## MATERIALS PROVIDED
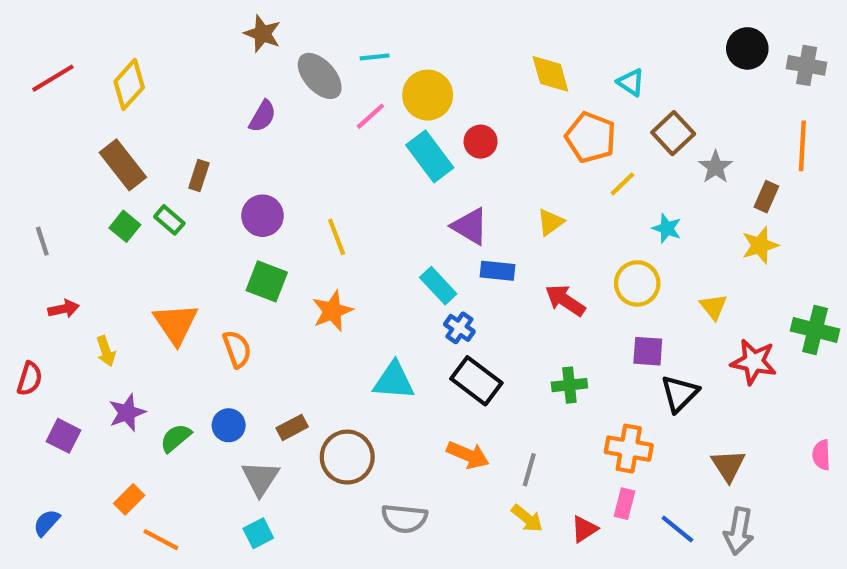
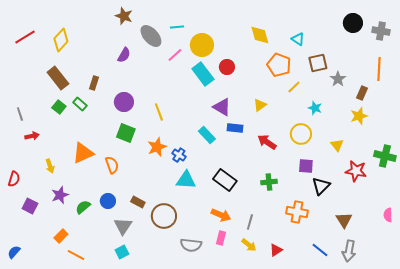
brown square: (673, 133) -> (318, 63), turned 30
red arrow: (64, 309) -> (32, 136), moved
orange triangle: (176, 324) -> (83, 153), turned 40
blue cross: (459, 328) -> (179, 155), moved
brown rectangle: (292, 427) -> (138, 202), turned 56
pink rectangle: (625, 504) -> (221, 238), moved
blue semicircle: (47, 523) -> (14, 252), moved

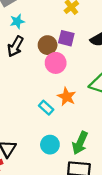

## WHAT IS NEEDED
Each line from the one holding "brown rectangle: (292, 427)" through the last line of the records above must be duplicated exactly, and pictures must not be.

## RESULT OF THE TASK
brown rectangle: (292, 427) -> (138, 202), turned 56
pink rectangle: (625, 504) -> (221, 238), moved
blue semicircle: (47, 523) -> (14, 252), moved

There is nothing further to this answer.